═══ DATA PROVIDED

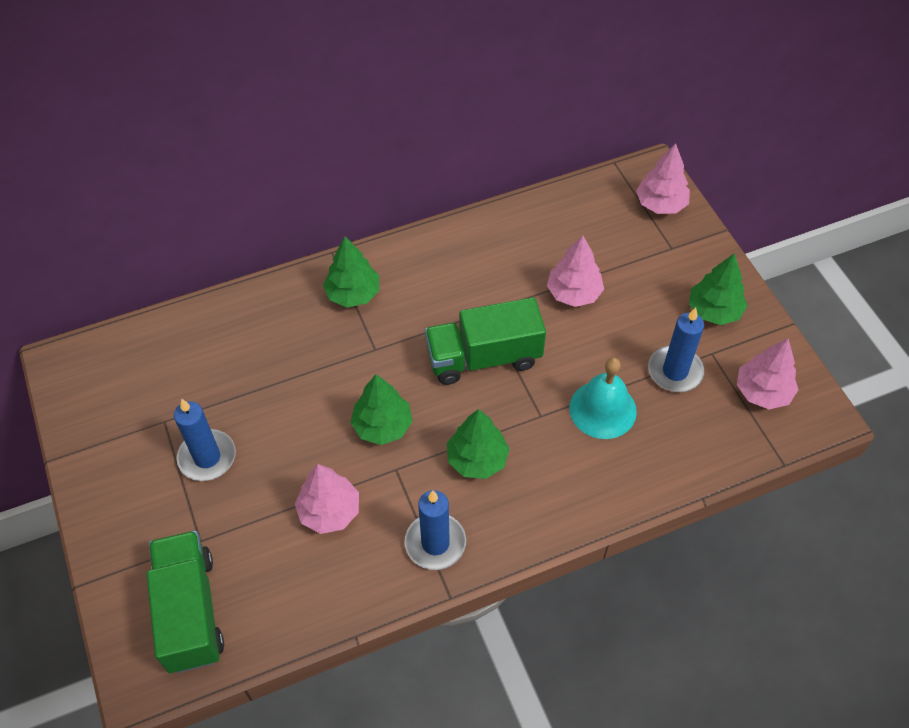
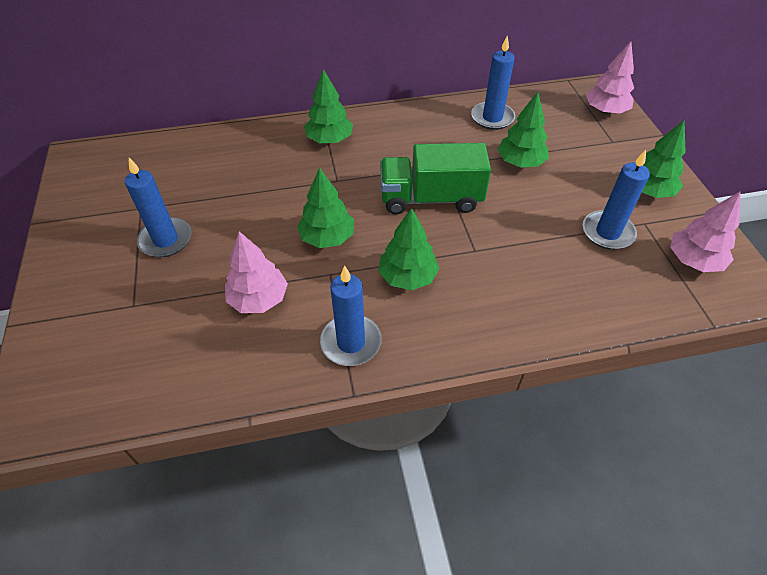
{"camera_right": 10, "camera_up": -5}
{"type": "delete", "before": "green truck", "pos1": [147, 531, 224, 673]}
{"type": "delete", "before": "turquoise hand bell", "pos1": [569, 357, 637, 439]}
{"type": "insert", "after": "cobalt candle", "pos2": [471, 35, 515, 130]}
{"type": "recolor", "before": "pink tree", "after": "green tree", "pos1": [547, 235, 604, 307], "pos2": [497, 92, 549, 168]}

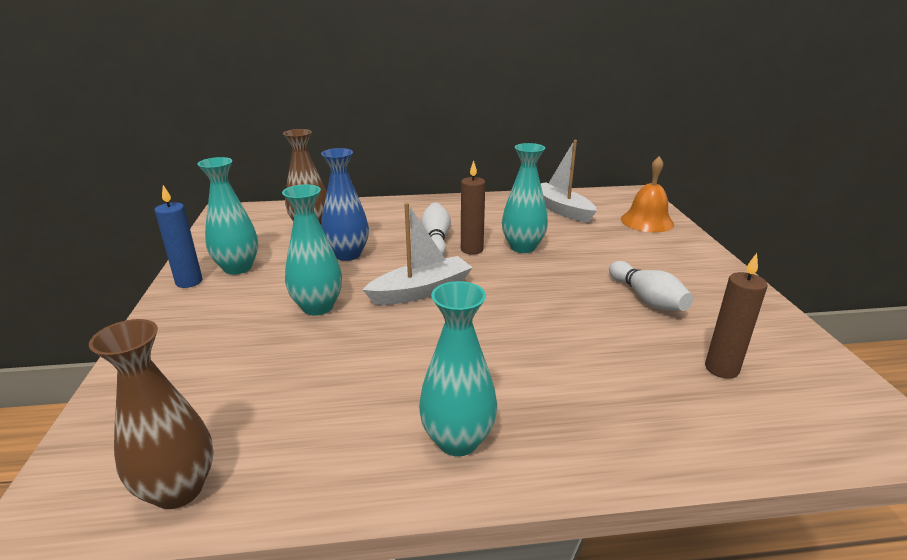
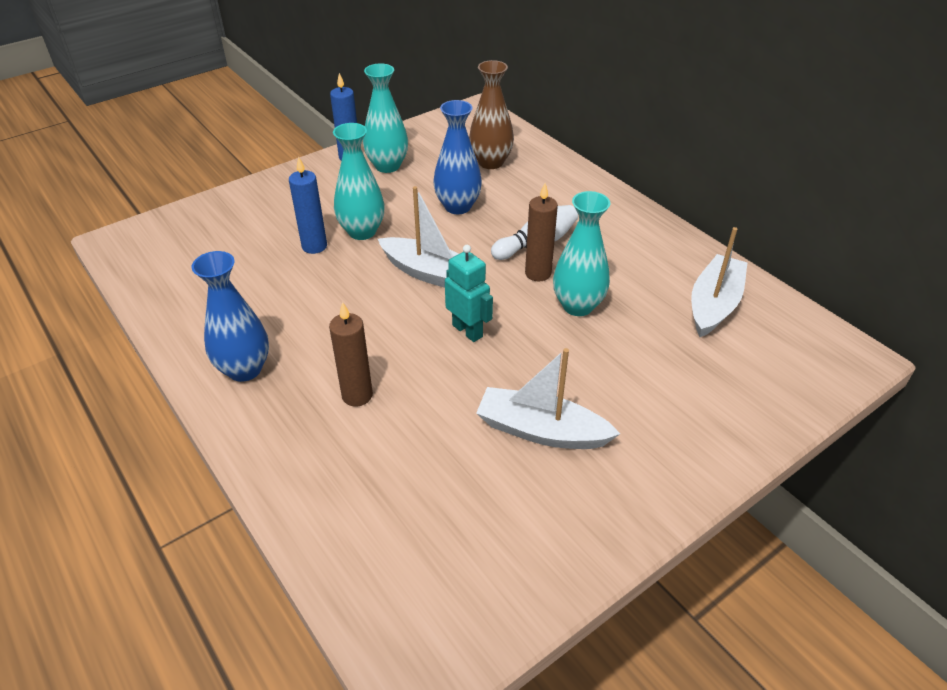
{"camera_right": 60, "camera_up": 15}
{"type": "delete", "before": "brown flower vase", "pos1": [89, 319, 213, 509]}
{"type": "delete", "before": "bright orange hand bell", "pos1": [621, 156, 674, 232]}
{"type": "insert", "after": "cobalt candle", "pos2": [289, 156, 327, 254]}
{"type": "insert", "after": "turquoise robot figure", "pos2": [445, 245, 493, 342]}
{"type": "move", "before": "brown candle", "pos1": [705, 253, 768, 379], "pos2": [329, 302, 373, 406]}
{"type": "replace", "before": "pure white tenpin", "after": "pure white toy boat", "pos1": [609, 261, 693, 311], "pos2": [476, 348, 620, 449]}
{"type": "recolor", "before": "turquoise flower vase", "after": "cobalt flower vase", "pos1": [419, 281, 497, 456], "pos2": [192, 251, 269, 382]}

══════

▸ TASK BRIEF
The whole listing must be transcribed exactly. No pictures belong in the copy.

▸ THE COMPLETED TASK
{"camera_right": 10, "camera_up": -5}
{"type": "delete", "before": "green truck", "pos1": [147, 531, 224, 673]}
{"type": "delete", "before": "turquoise hand bell", "pos1": [569, 357, 637, 439]}
{"type": "insert", "after": "cobalt candle", "pos2": [471, 35, 515, 130]}
{"type": "recolor", "before": "pink tree", "after": "green tree", "pos1": [547, 235, 604, 307], "pos2": [497, 92, 549, 168]}

{"camera_right": 60, "camera_up": 15}
{"type": "delete", "before": "brown flower vase", "pos1": [89, 319, 213, 509]}
{"type": "delete", "before": "bright orange hand bell", "pos1": [621, 156, 674, 232]}
{"type": "insert", "after": "cobalt candle", "pos2": [289, 156, 327, 254]}
{"type": "insert", "after": "turquoise robot figure", "pos2": [445, 245, 493, 342]}
{"type": "move", "before": "brown candle", "pos1": [705, 253, 768, 379], "pos2": [329, 302, 373, 406]}
{"type": "replace", "before": "pure white tenpin", "after": "pure white toy boat", "pos1": [609, 261, 693, 311], "pos2": [476, 348, 620, 449]}
{"type": "recolor", "before": "turquoise flower vase", "after": "cobalt flower vase", "pos1": [419, 281, 497, 456], "pos2": [192, 251, 269, 382]}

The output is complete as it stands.